Object change descriptions:
_ _ _ _ _ _ _
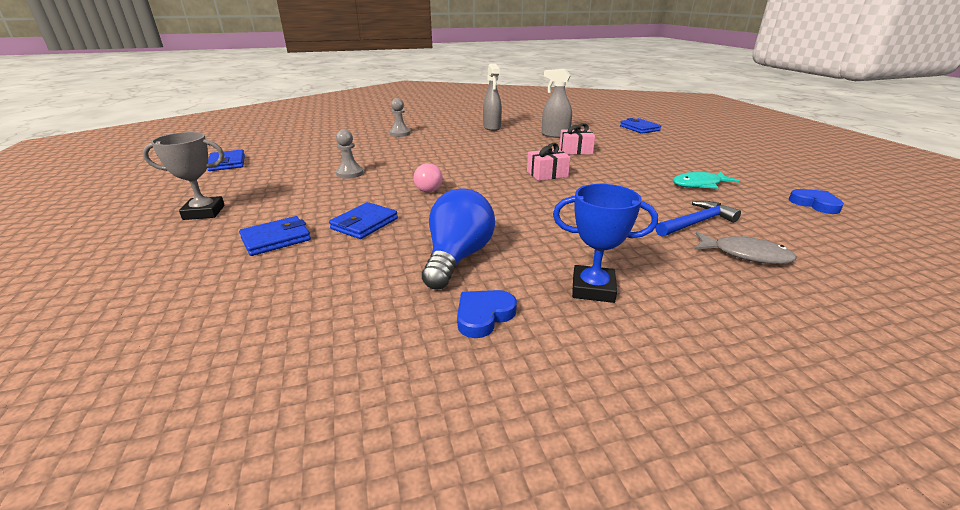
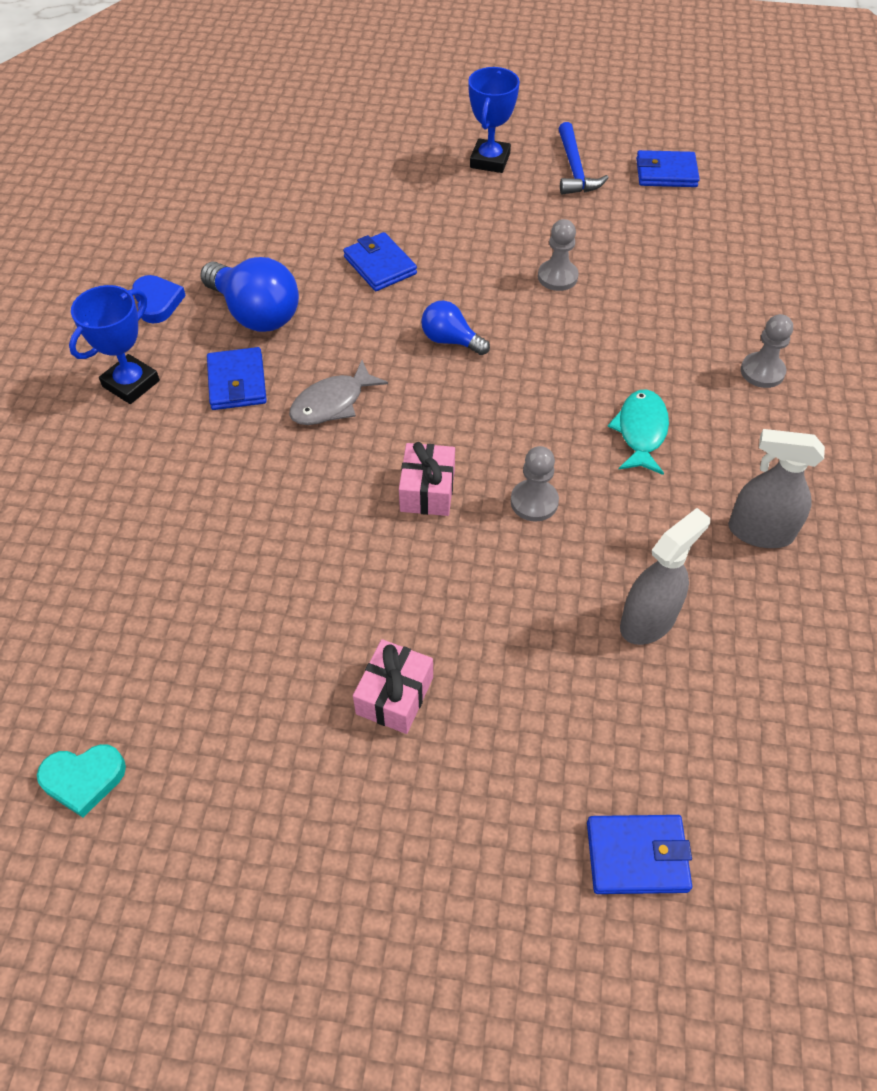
camera: 115 degrees right, 25 degrees up
(204, 212) = (490, 160): grey trophy -> blue trophy
(276, 239) = (386, 204): blue wallet -> blue wallet (237, 382)
(430, 188) = (450, 340): pink light bulb -> blue light bulb
(524, 156) = (534, 502): none -> grey pawn
(575, 150) = (525, 599): pink gift -> pink gift (395, 695)
(696, 222) = (162, 563): blue hammer -> blue hammer (575, 169)
(699, 184) = (255, 675): turquoise fish -> turquoise fish (641, 431)
(745, 254) = (70, 549): grey fish -> grey fish (332, 403)
(815, 204) = (83, 779): blue heart -> turquoise heart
_ _ _ _ _ _ _
EXERCISE DETAILS: The answer should hold the lines from the one containing "(696, 222) = (162, 563): blue" through the end of the entries above, set down exactly, with both ends included.

ANSWER SPACE:
(696, 222) = (162, 563): blue hammer -> blue hammer (575, 169)
(699, 184) = (255, 675): turquoise fish -> turquoise fish (641, 431)
(745, 254) = (70, 549): grey fish -> grey fish (332, 403)
(815, 204) = (83, 779): blue heart -> turquoise heart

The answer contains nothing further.